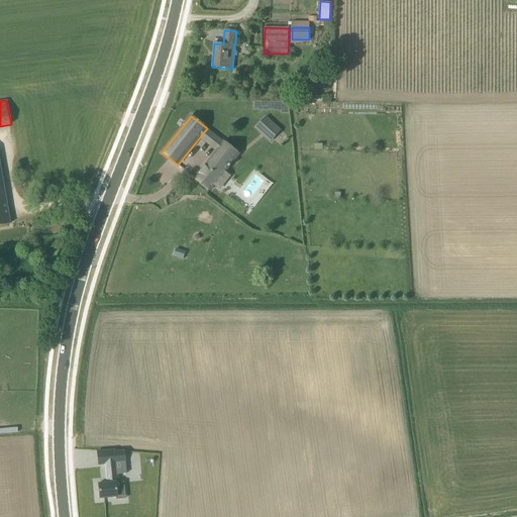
[(271,142),(281,130),(266,116),(255,128),(271,142)]
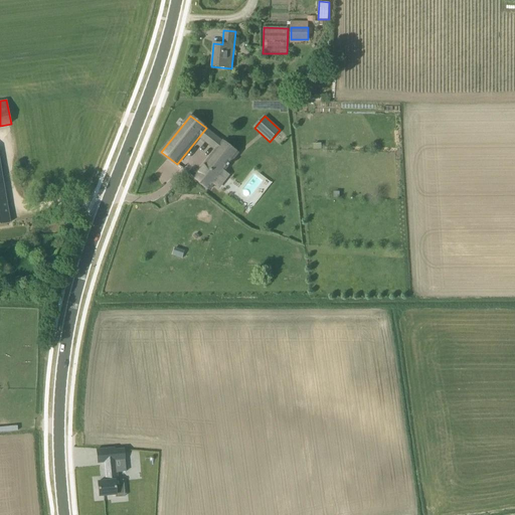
[(223,141),(194,178),(209,190),(238,153),(223,141)]
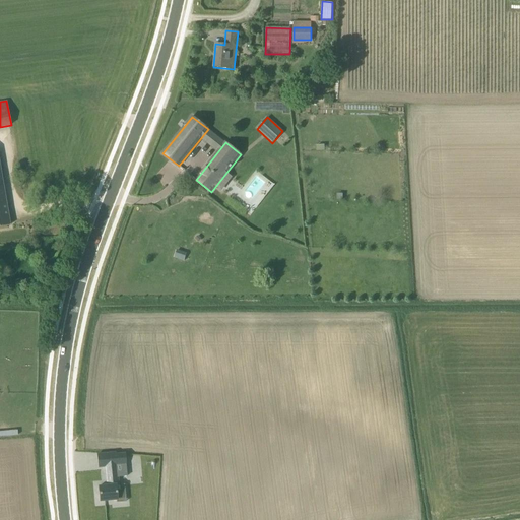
[(0,226),(9,225),(0,172),(0,226)]
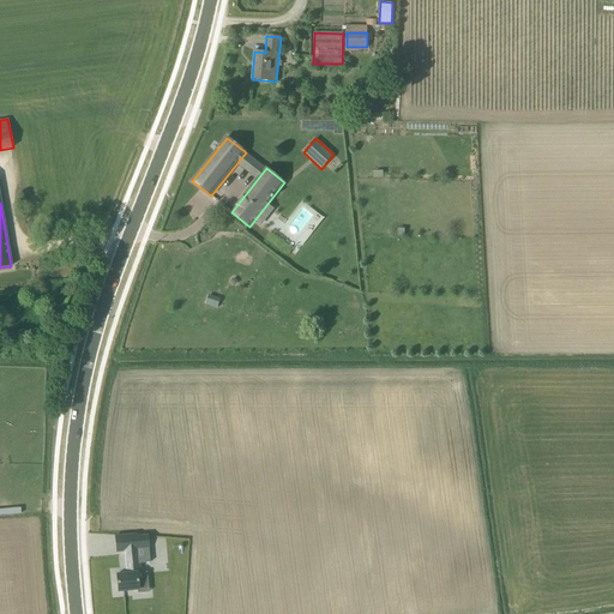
[(216,307),(218,300),(209,296),(206,304),(216,307)]
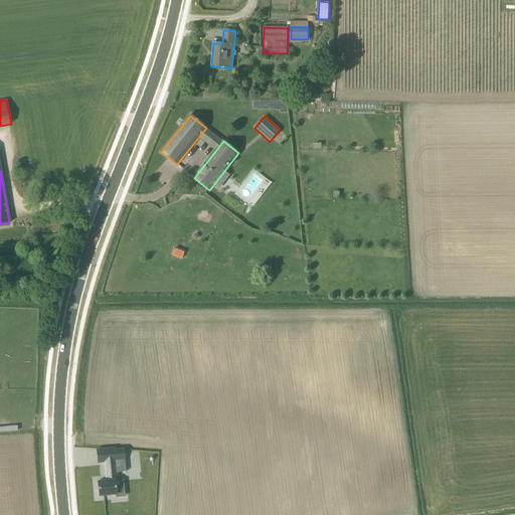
[(134,471),(136,457),(115,456),(116,461),(104,462),(106,481),(98,482),(99,496),(116,495),(115,481),(118,481),(117,474),(126,474),(127,471),(134,471)]
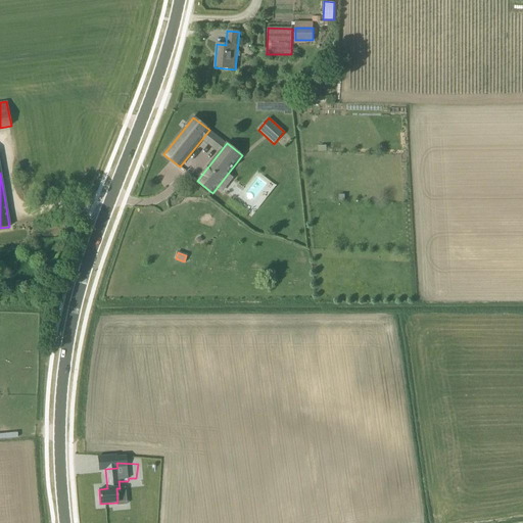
[(139,467),(139,476),(156,476),(156,467),(139,467)]
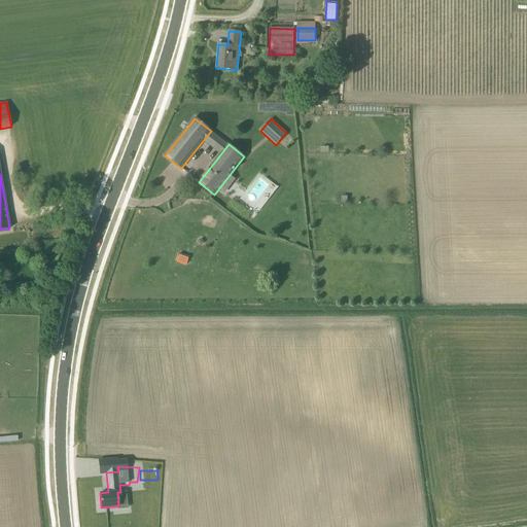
All buildings are outlined.
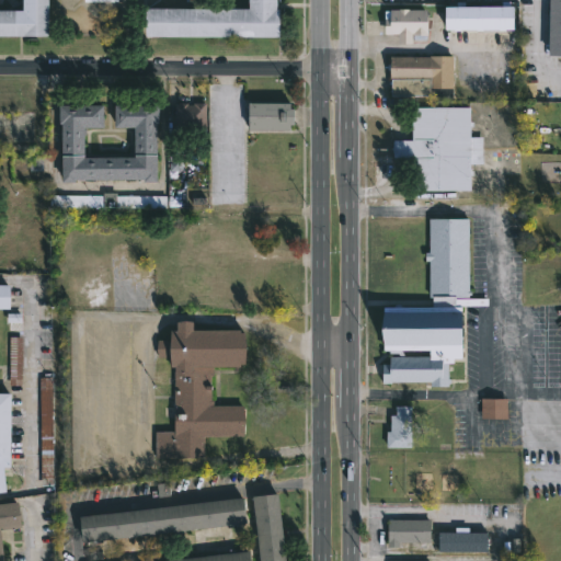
[(45,0),(45,36),(0,35),(0,10),(20,10),(20,0),(45,0)]
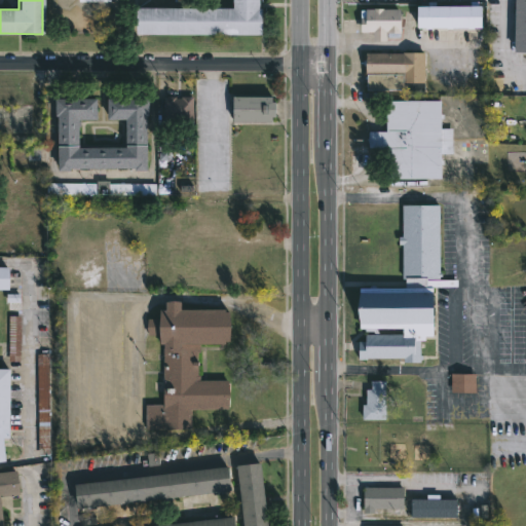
[(257,0),(257,5),(257,8),(261,8),(261,34),(134,34),(134,8),(231,8),(231,0),(257,0)]
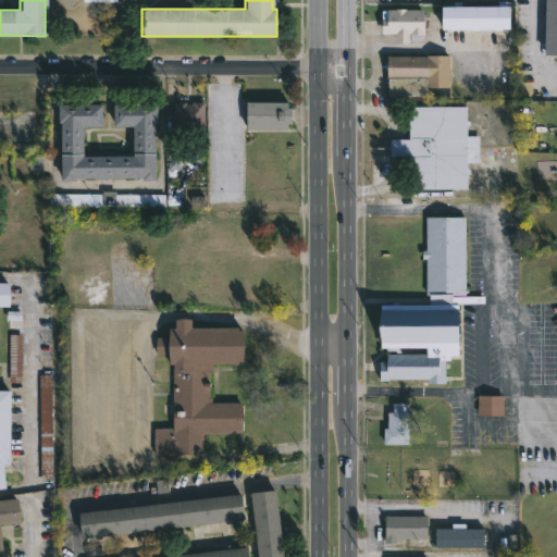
[(556,0),(556,54),(542,54),(543,0),(556,0)]
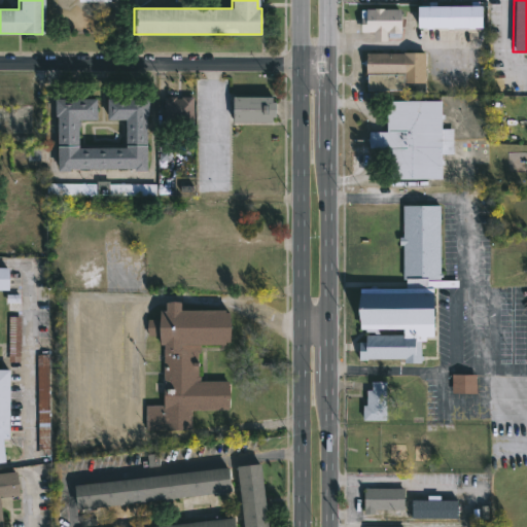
[(477,3),(477,5),(482,5),(482,27),(472,27),(472,28),(451,27),(451,29),(445,29),(445,27),(430,27),(430,28),(417,28),(417,5),(460,6),(461,1),(477,1),(477,3)]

····················

Work item: Reproduce, word for word, everything in the listing above from the line containing "All buildings are outlined." down to the line containing "[(556,0),(556,54),(542,54),(543,0),(556,0)]", both of them included. No pictures.

Final answer:
All buildings are outlined.
[(45,0),(45,36),(0,35),(0,10),(20,10),(20,0),(45,0)]
[(257,0),(257,5),(257,8),(261,8),(261,34),(134,34),(134,8),(231,8),(231,0),(257,0)]
[(556,0),(556,54),(542,54),(543,0),(556,0)]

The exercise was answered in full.